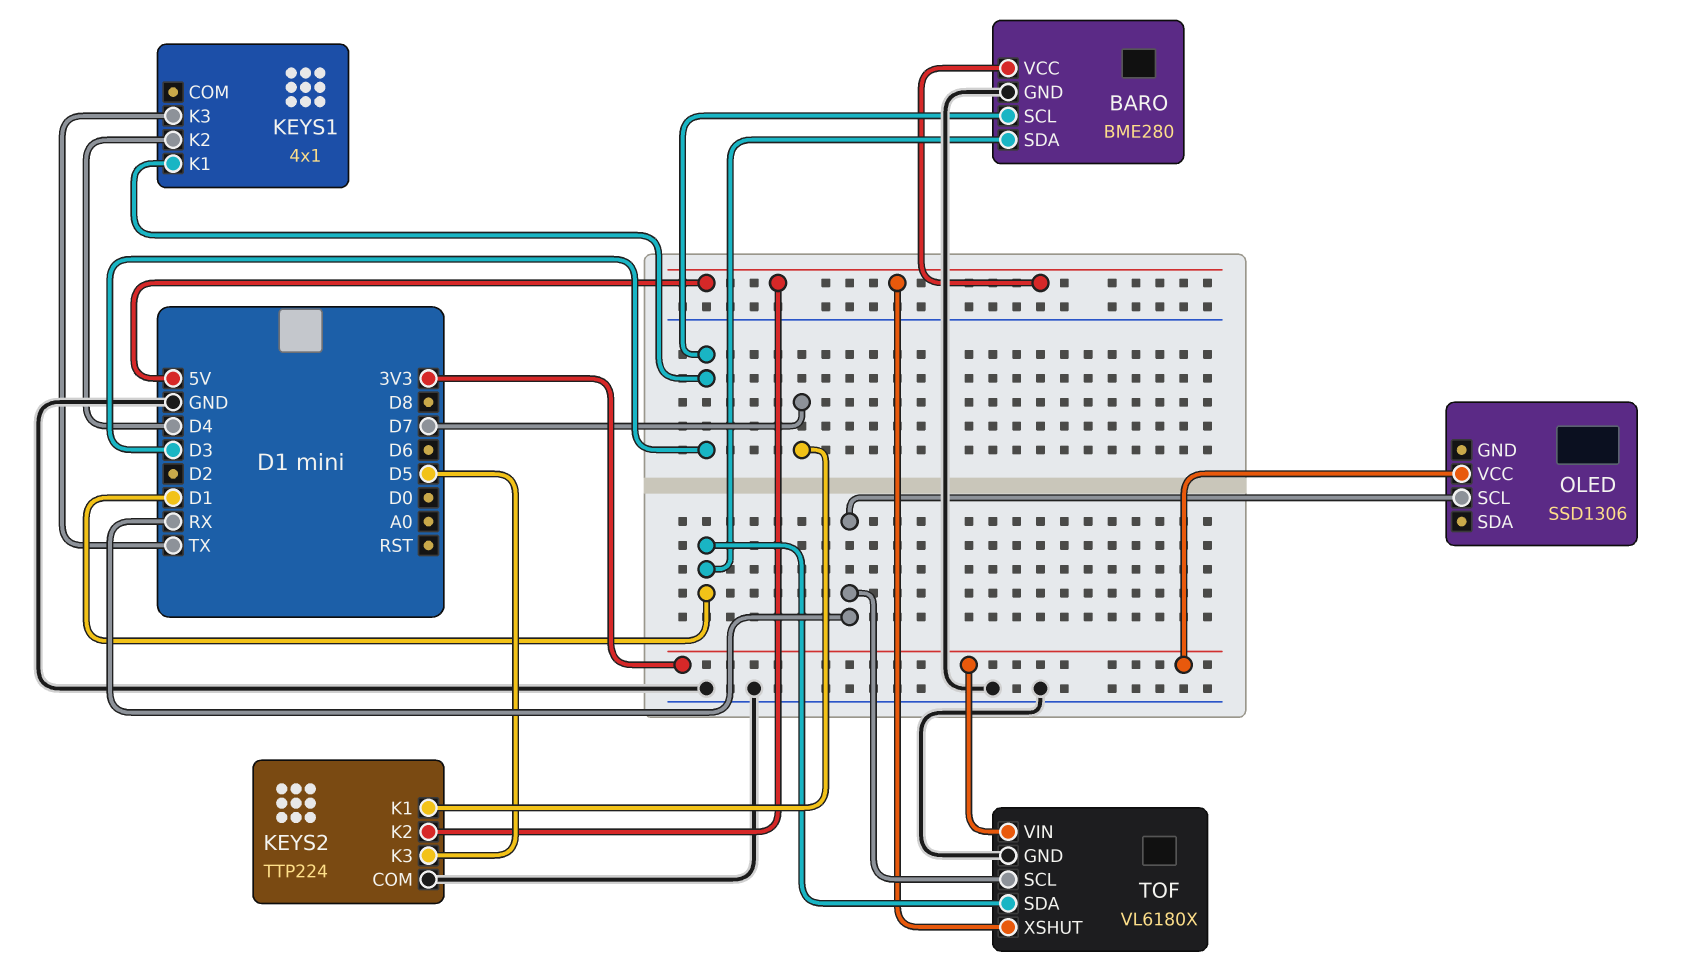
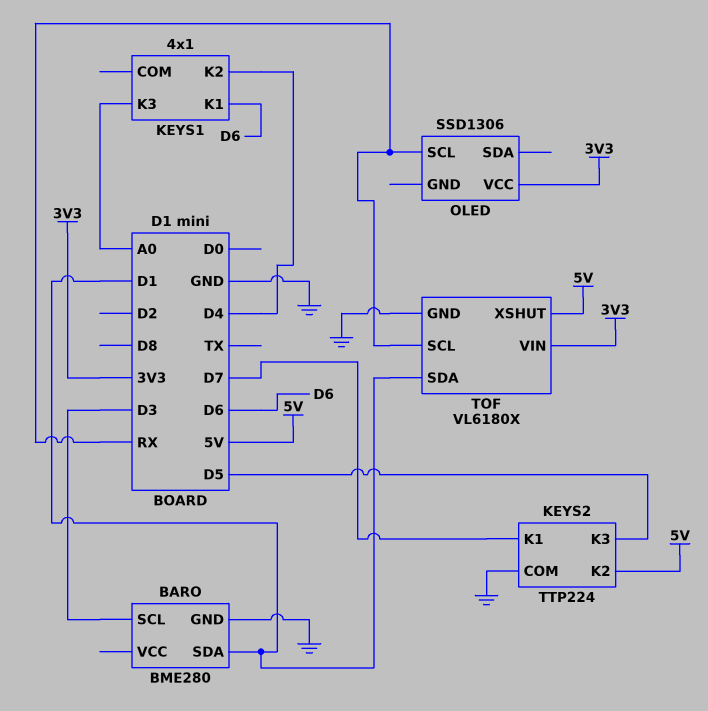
BARO pin VCC: 5V -> none
KEYS1 pin K1: D3 -> D6
KEYS1 pin K3: TX -> A0

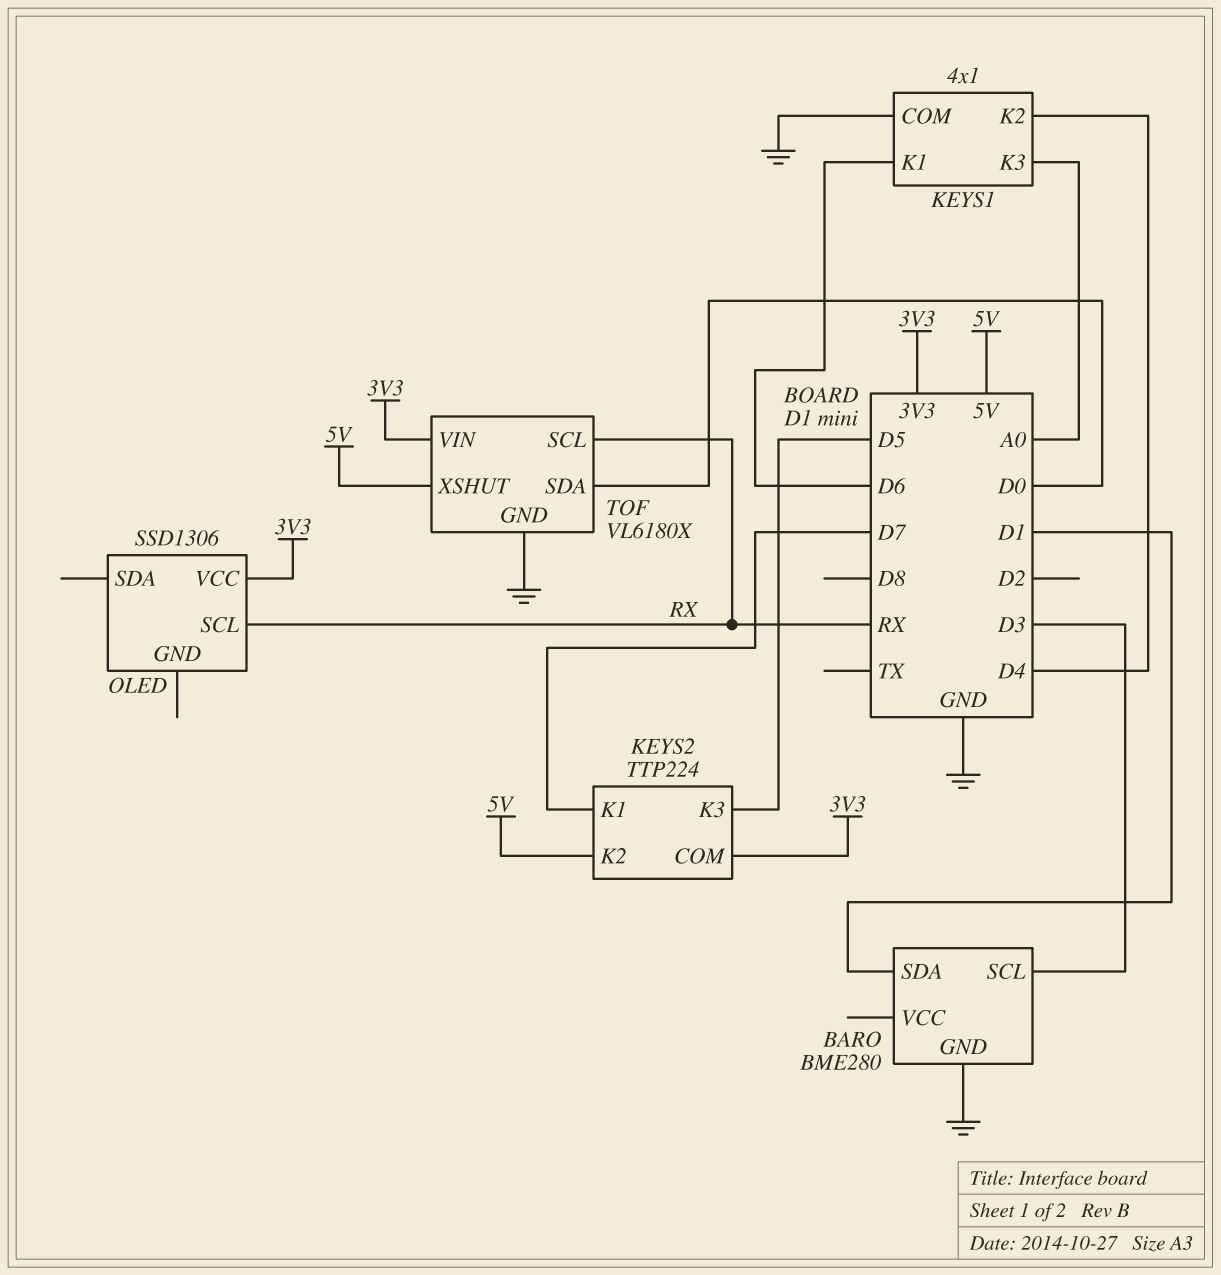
KEYS1 pin COM: none -> GND
KEYS2 pin COM: GND -> 3V3
TOF pin SDA: D1 -> D0

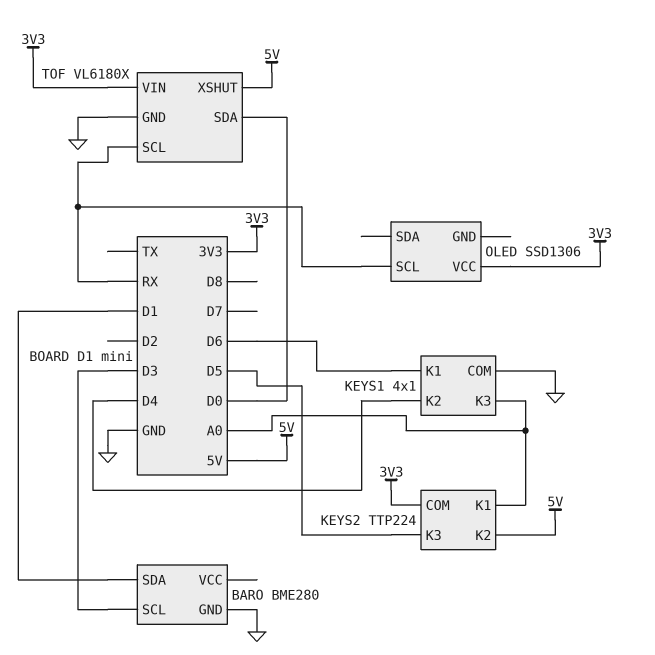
KEYS2 pin K1: D7 -> A0

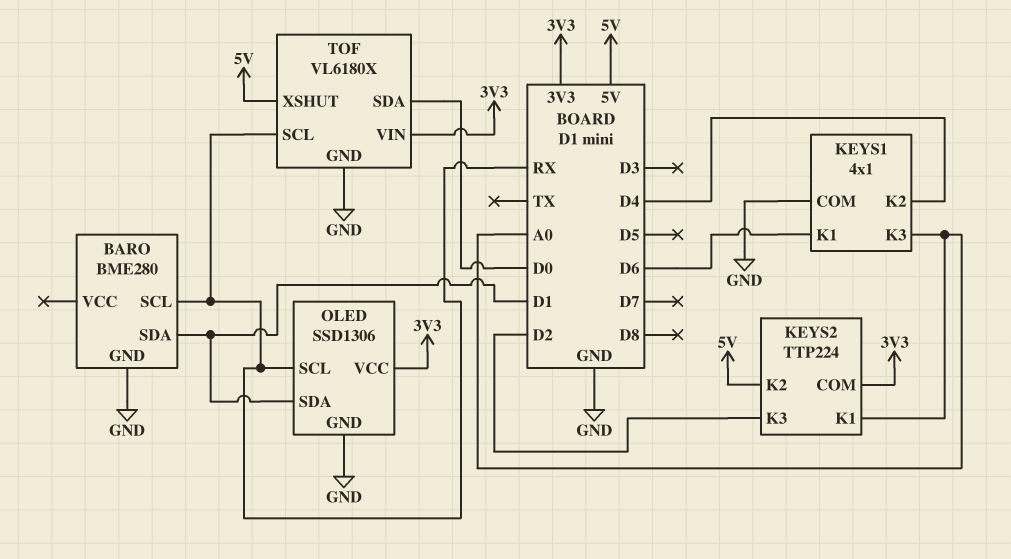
BARO pin SCL: D3 -> RX
KEYS2 pin K3: D5 -> D2
OLED pin GND: none -> GND
OLED pin SDA: none -> D1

**********

Give back exactly the lines from the one containing "BARO pin SCL: D3 -> RX" through the end of the material above, and nothing else.

BARO pin SCL: D3 -> RX
KEYS2 pin K3: D5 -> D2
OLED pin GND: none -> GND
OLED pin SDA: none -> D1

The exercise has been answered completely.